Entries taken from a collection:
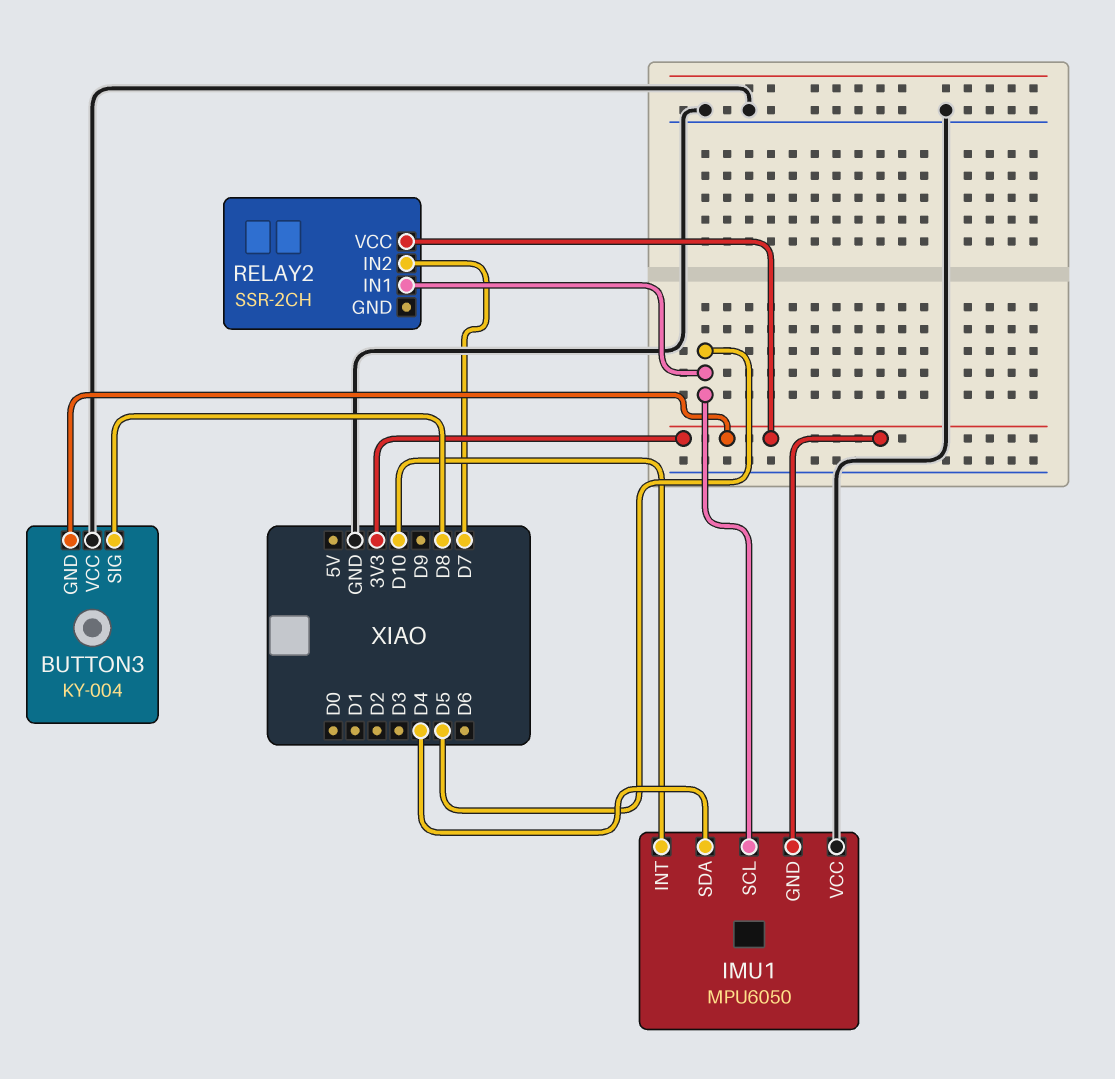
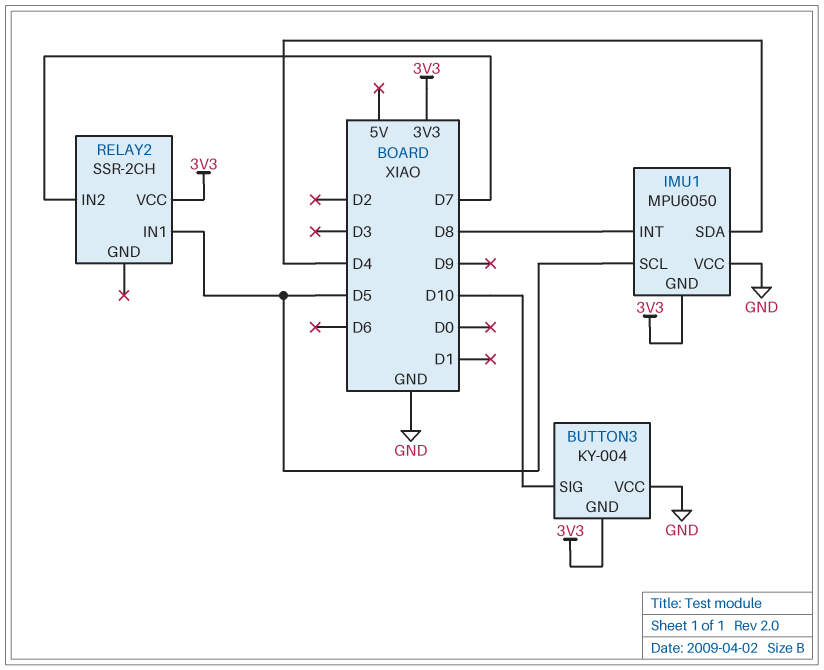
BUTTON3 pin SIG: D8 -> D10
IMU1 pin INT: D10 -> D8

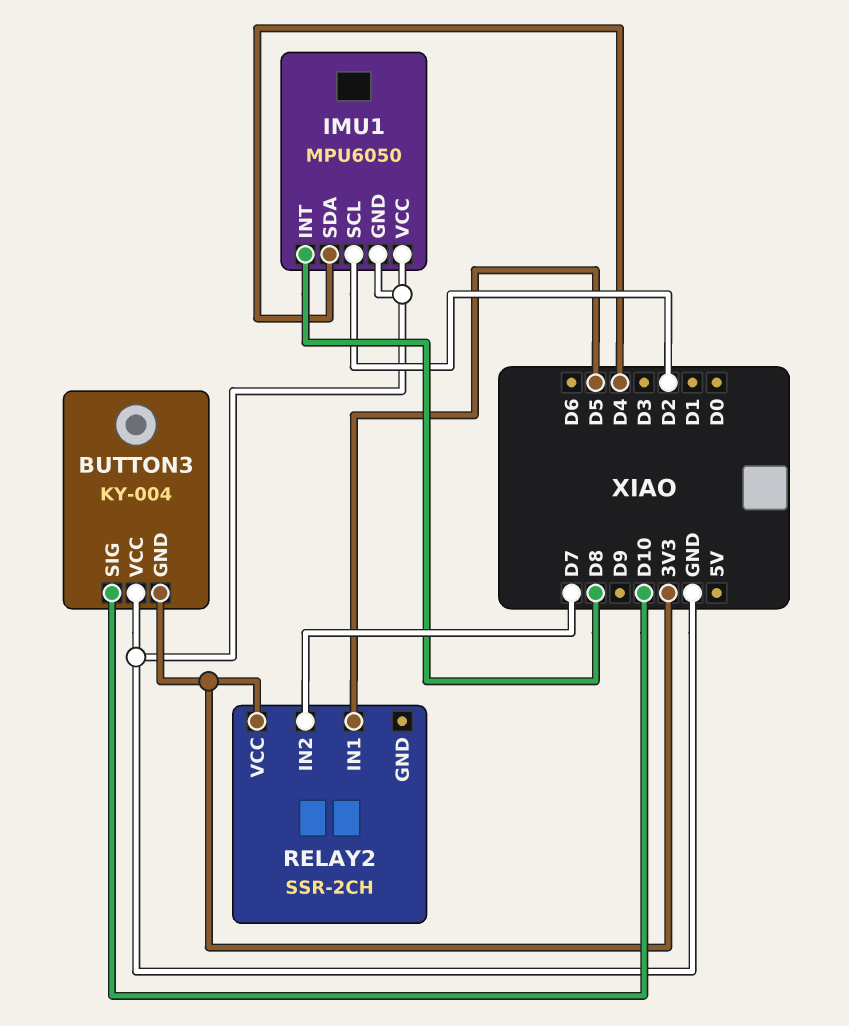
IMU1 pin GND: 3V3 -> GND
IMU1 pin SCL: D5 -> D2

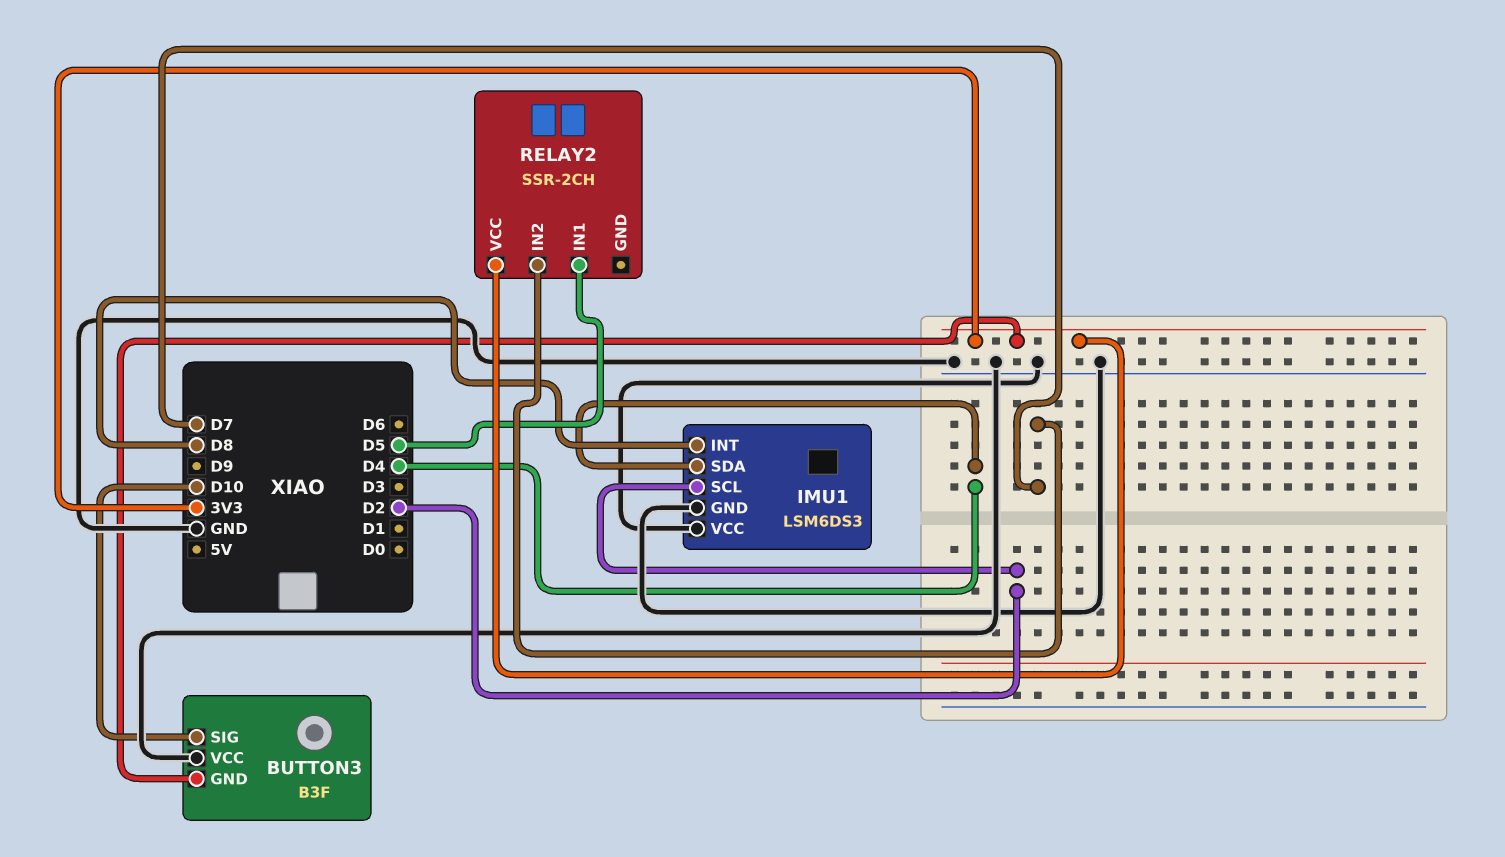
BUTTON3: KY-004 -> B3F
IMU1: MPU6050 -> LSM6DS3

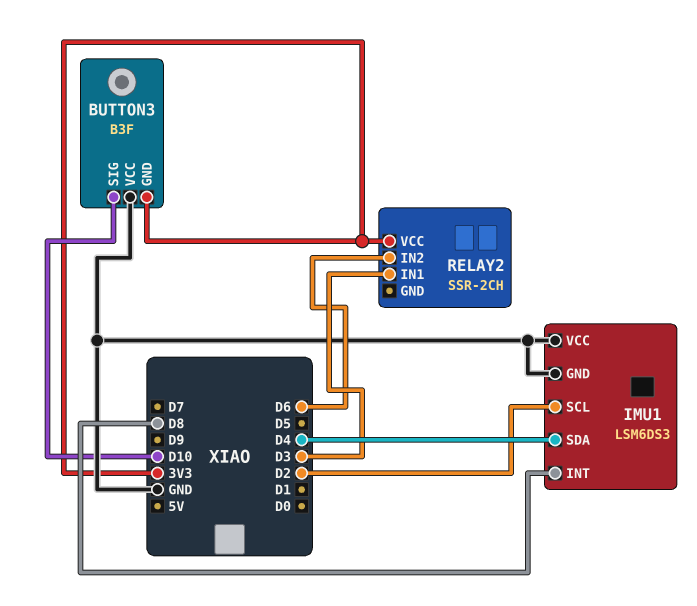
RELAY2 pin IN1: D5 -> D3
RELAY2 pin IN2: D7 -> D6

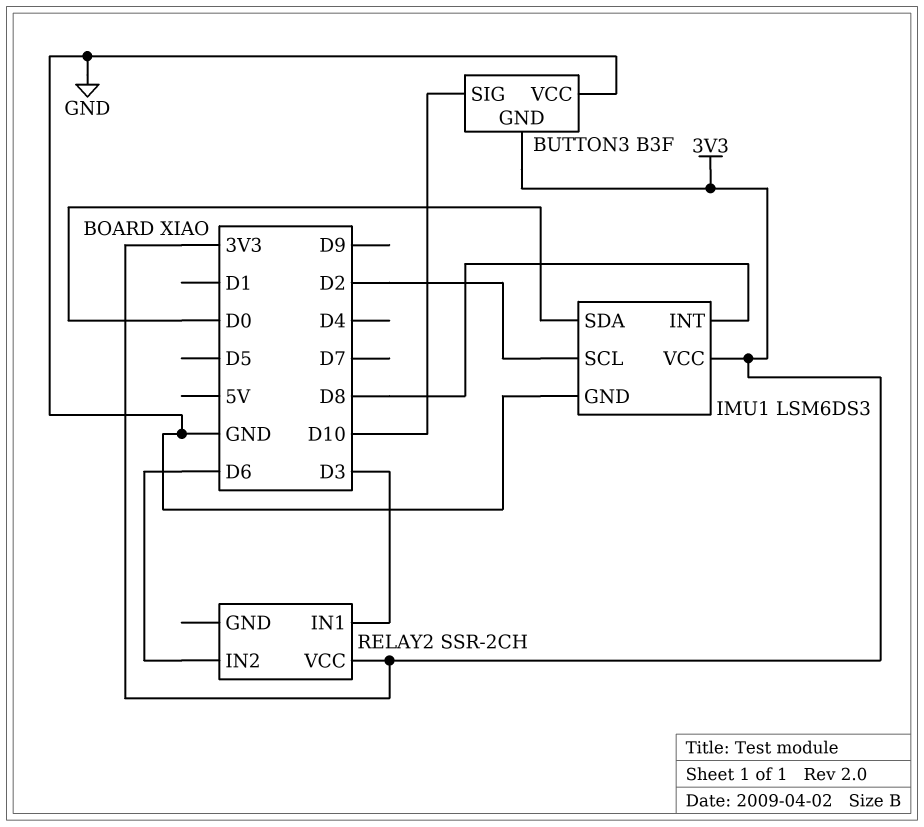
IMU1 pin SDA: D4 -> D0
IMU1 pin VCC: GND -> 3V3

---

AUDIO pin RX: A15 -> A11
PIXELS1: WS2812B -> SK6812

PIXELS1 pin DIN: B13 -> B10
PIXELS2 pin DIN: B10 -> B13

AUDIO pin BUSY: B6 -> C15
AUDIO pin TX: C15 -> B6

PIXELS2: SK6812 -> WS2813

▶ **ABOUT THIS TASK**
Check every line of the records, and copy the ones that hold the word "AUDIO".

▶ **WORKED SOLUTION**
AUDIO pin RX: A15 -> A11
AUDIO pin BUSY: B6 -> C15
AUDIO pin TX: C15 -> B6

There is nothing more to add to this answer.